Exercise directions:
What you write must match, character for character, the lines from the one with "orange line: rotated 60 degrees clockwise" down to the one with "orange L-shape: moved 1 px left, 1 px down" in the listing below, minus its pictures.
+++ Records for this task +++
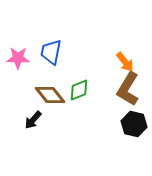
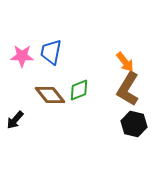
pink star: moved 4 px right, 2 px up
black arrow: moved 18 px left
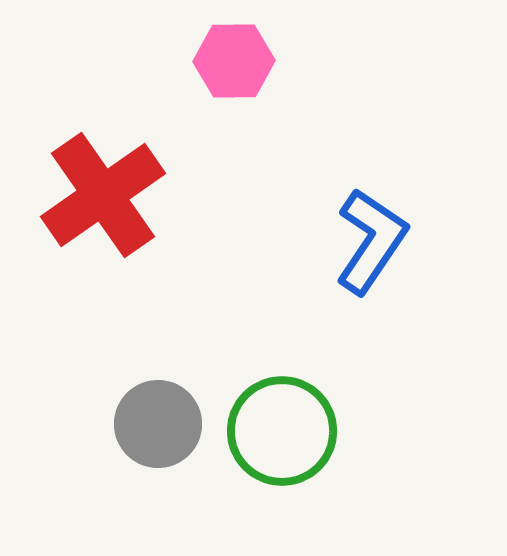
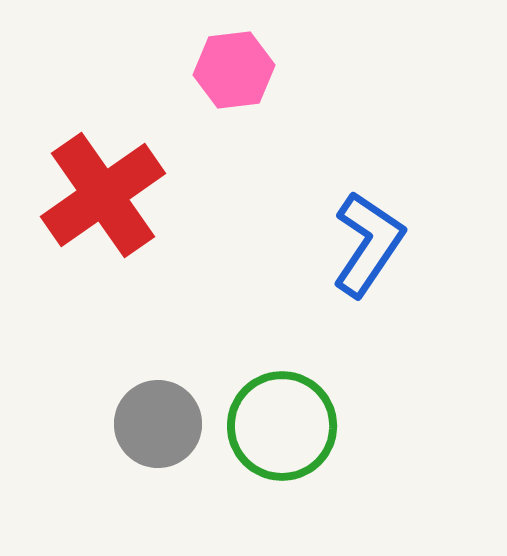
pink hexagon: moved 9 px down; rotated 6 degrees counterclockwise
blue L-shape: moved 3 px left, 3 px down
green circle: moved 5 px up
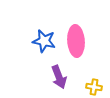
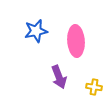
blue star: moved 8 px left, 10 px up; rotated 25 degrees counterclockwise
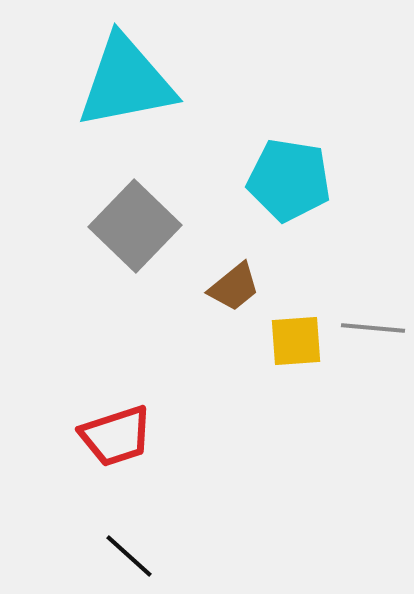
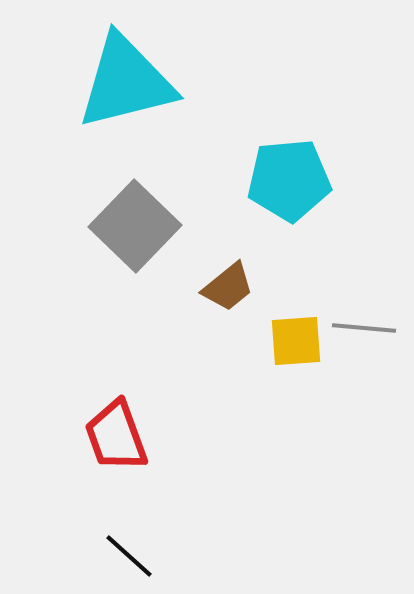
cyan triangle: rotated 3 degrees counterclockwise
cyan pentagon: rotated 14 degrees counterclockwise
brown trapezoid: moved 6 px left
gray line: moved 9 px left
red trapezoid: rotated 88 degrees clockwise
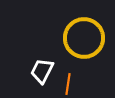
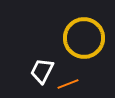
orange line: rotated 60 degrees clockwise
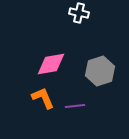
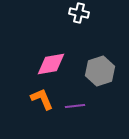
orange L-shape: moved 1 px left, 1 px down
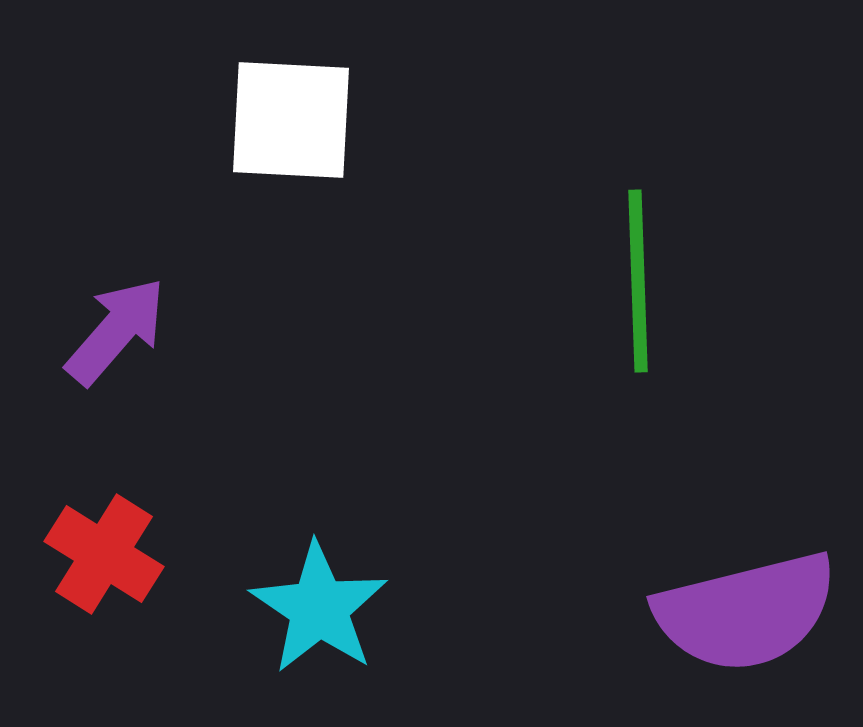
+++
+++ Records for this task +++
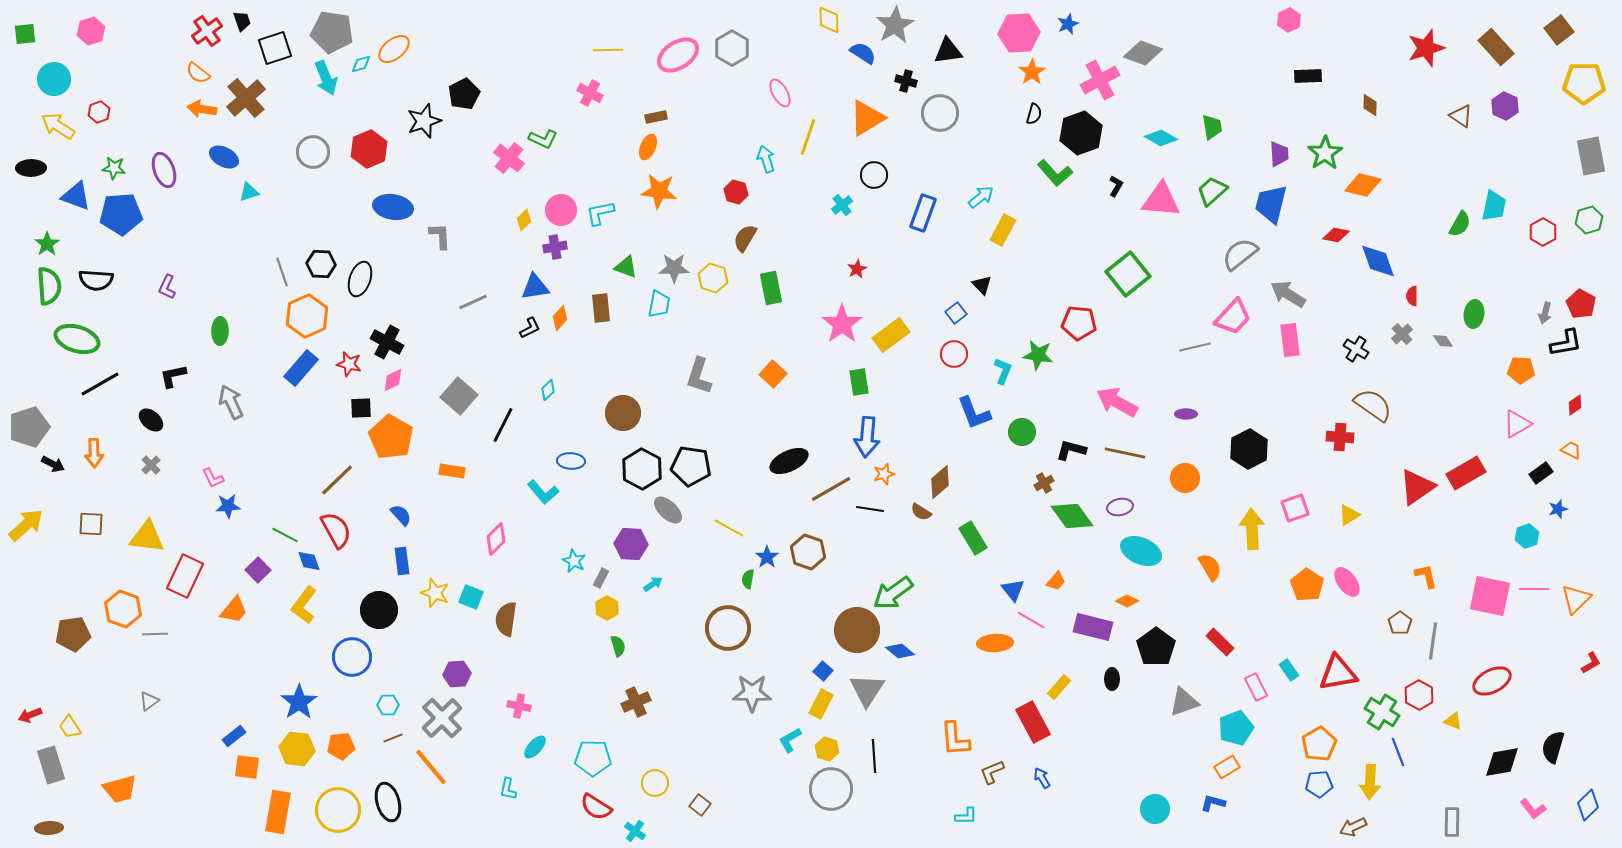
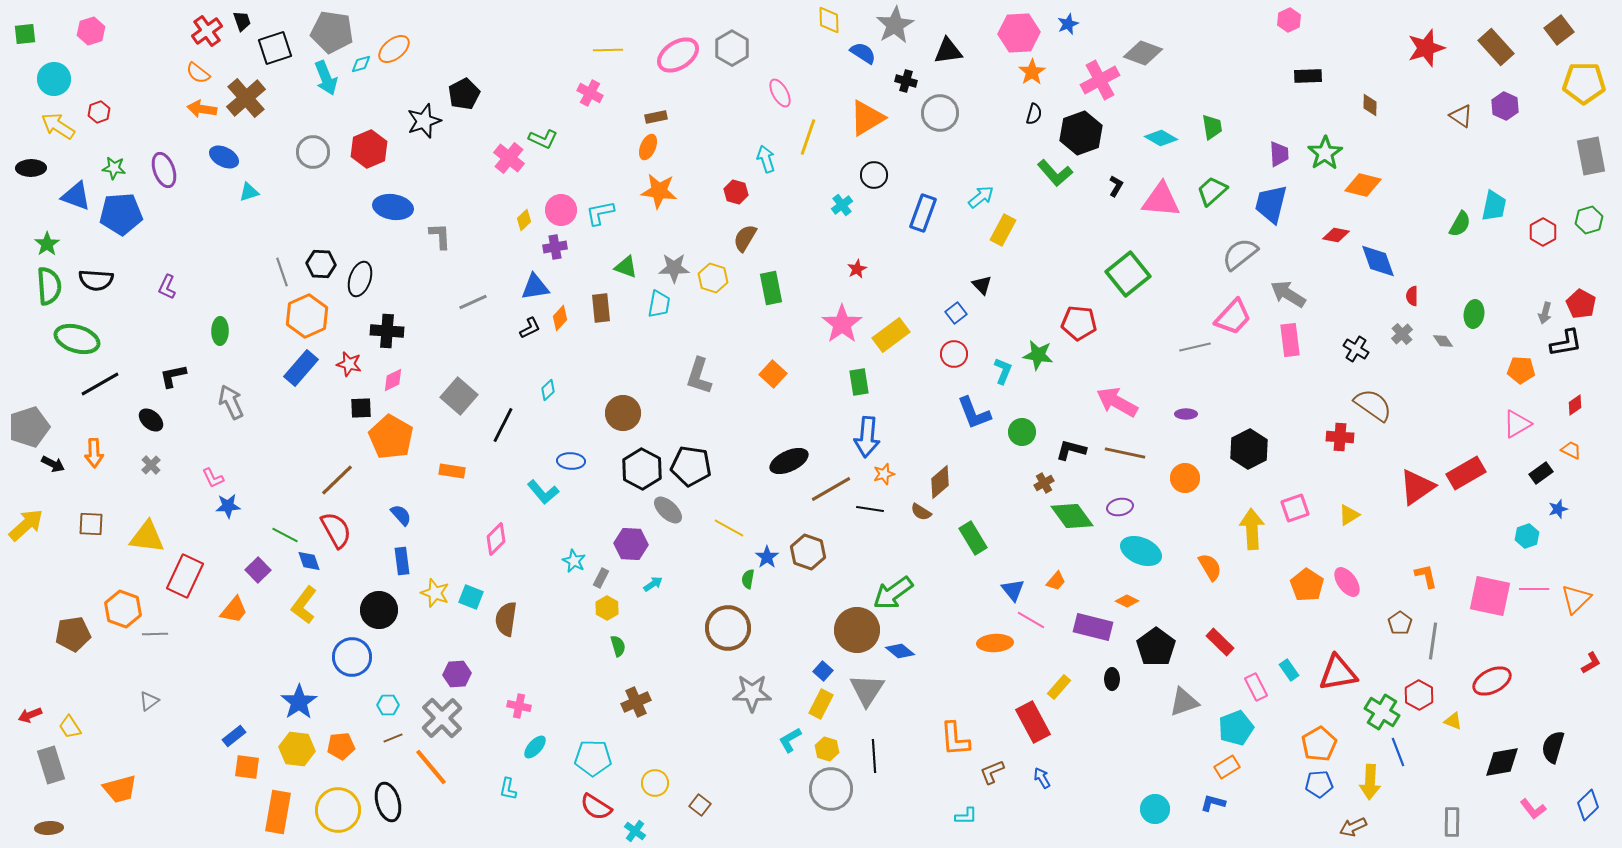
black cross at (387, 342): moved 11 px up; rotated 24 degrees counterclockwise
+++
Answer section:
orange line: rotated 60 degrees clockwise
orange L-shape: moved 1 px left, 1 px down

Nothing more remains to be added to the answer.